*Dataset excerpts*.
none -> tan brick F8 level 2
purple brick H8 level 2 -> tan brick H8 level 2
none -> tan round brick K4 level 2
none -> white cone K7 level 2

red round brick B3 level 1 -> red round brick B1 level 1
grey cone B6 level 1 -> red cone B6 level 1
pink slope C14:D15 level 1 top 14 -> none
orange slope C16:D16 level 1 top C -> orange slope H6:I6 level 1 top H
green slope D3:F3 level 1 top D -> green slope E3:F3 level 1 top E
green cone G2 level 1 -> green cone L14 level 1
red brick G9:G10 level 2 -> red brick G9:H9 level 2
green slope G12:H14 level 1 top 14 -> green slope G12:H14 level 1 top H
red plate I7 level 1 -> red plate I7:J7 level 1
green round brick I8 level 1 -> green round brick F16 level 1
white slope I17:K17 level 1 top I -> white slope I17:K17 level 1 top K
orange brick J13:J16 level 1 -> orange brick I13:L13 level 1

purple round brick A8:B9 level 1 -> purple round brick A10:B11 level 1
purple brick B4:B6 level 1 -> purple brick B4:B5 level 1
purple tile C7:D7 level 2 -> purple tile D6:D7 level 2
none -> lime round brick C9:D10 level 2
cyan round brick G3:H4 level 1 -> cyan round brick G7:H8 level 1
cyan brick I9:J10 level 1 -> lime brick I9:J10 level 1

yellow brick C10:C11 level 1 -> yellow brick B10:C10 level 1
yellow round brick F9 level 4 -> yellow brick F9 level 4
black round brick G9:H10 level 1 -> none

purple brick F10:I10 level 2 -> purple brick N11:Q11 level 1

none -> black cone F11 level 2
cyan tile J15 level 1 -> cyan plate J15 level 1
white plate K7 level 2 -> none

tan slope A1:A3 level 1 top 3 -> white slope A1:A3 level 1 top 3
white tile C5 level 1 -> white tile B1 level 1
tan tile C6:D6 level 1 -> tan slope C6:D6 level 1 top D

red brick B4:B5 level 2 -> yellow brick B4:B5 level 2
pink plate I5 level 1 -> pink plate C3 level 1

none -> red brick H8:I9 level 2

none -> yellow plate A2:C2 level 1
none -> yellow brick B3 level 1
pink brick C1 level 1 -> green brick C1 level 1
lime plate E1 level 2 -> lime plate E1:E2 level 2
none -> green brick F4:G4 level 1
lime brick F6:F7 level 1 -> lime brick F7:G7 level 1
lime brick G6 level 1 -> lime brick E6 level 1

*TASK GOAL*.
Copy from the line with "orange slope C16:D16" to the final line of the records, inclusive, and add nothing else.

*PROBLEM SOLUTION*.
orange slope C16:D16 level 1 top C -> orange slope H6:I6 level 1 top H
green slope D3:F3 level 1 top D -> green slope E3:F3 level 1 top E
green cone G2 level 1 -> green cone L14 level 1
red brick G9:G10 level 2 -> red brick G9:H9 level 2
green slope G12:H14 level 1 top 14 -> green slope G12:H14 level 1 top H
red plate I7 level 1 -> red plate I7:J7 level 1
green round brick I8 level 1 -> green round brick F16 level 1
white slope I17:K17 level 1 top I -> white slope I17:K17 level 1 top K
orange brick J13:J16 level 1 -> orange brick I13:L13 level 1

purple round brick A8:B9 level 1 -> purple round brick A10:B11 level 1
purple brick B4:B6 level 1 -> purple brick B4:B5 level 1
purple tile C7:D7 level 2 -> purple tile D6:D7 level 2
none -> lime round brick C9:D10 level 2
cyan round brick G3:H4 level 1 -> cyan round brick G7:H8 level 1
cyan brick I9:J10 level 1 -> lime brick I9:J10 level 1

yellow brick C10:C11 level 1 -> yellow brick B10:C10 level 1
yellow round brick F9 level 4 -> yellow brick F9 level 4
black round brick G9:H10 level 1 -> none

purple brick F10:I10 level 2 -> purple brick N11:Q11 level 1

none -> black cone F11 level 2
cyan tile J15 level 1 -> cyan plate J15 level 1
white plate K7 level 2 -> none

tan slope A1:A3 level 1 top 3 -> white slope A1:A3 level 1 top 3
white tile C5 level 1 -> white tile B1 level 1
tan tile C6:D6 level 1 -> tan slope C6:D6 level 1 top D

red brick B4:B5 level 2 -> yellow brick B4:B5 level 2
pink plate I5 level 1 -> pink plate C3 level 1

none -> red brick H8:I9 level 2

none -> yellow plate A2:C2 level 1
none -> yellow brick B3 level 1
pink brick C1 level 1 -> green brick C1 level 1
lime plate E1 level 2 -> lime plate E1:E2 level 2
none -> green brick F4:G4 level 1
lime brick F6:F7 level 1 -> lime brick F7:G7 level 1
lime brick G6 level 1 -> lime brick E6 level 1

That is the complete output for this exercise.